§ **WHAT YOU NEED TO DO**
Can you reproduce, word for word, the part of the data below that opens with the line containing "In the image, there" and closes with the line containing "[(670, 405)]", including both of those lines?

§ **SUPPLIED MATERIAL**
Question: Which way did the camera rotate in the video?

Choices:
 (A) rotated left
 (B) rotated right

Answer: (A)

---

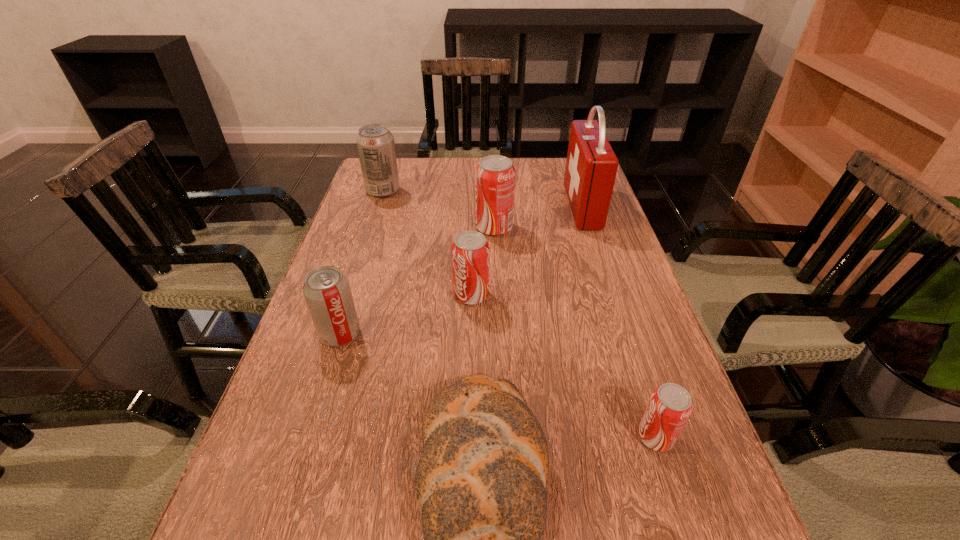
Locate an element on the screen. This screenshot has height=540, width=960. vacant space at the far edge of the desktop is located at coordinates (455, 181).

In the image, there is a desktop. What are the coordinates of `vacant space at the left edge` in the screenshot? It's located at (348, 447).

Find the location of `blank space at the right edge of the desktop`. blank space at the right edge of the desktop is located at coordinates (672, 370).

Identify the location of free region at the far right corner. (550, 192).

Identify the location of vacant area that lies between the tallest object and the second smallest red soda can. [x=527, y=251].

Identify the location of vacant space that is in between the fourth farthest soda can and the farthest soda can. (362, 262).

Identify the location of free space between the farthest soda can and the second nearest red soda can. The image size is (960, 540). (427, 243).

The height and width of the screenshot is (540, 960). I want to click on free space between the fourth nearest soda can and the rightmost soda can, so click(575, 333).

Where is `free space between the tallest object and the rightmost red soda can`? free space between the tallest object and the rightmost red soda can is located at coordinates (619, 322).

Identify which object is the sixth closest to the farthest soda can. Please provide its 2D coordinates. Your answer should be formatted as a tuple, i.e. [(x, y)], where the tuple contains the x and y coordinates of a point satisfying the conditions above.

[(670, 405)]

§ **EXPECTED OUTPUT**
In the image, there is a desktop. What are the coordinates of `vacant space at the left edge` in the screenshot? It's located at (348, 447).

Find the location of `blank space at the right edge of the desktop`. blank space at the right edge of the desktop is located at coordinates (672, 370).

Identify the location of free region at the far right corner. (550, 192).

Identify the location of vacant area that lies between the tallest object and the second smallest red soda can. [x=527, y=251].

Identify the location of vacant space that is in between the fourth farthest soda can and the farthest soda can. (362, 262).

Identify the location of free space between the farthest soda can and the second nearest red soda can. The image size is (960, 540). (427, 243).

The height and width of the screenshot is (540, 960). I want to click on free space between the fourth nearest soda can and the rightmost soda can, so click(575, 333).

Where is `free space between the tallest object and the rightmost red soda can`? free space between the tallest object and the rightmost red soda can is located at coordinates (619, 322).

Identify which object is the sixth closest to the farthest soda can. Please provide its 2D coordinates. Your answer should be formatted as a tuple, i.e. [(x, y)], where the tuple contains the x and y coordinates of a point satisfying the conditions above.

[(670, 405)]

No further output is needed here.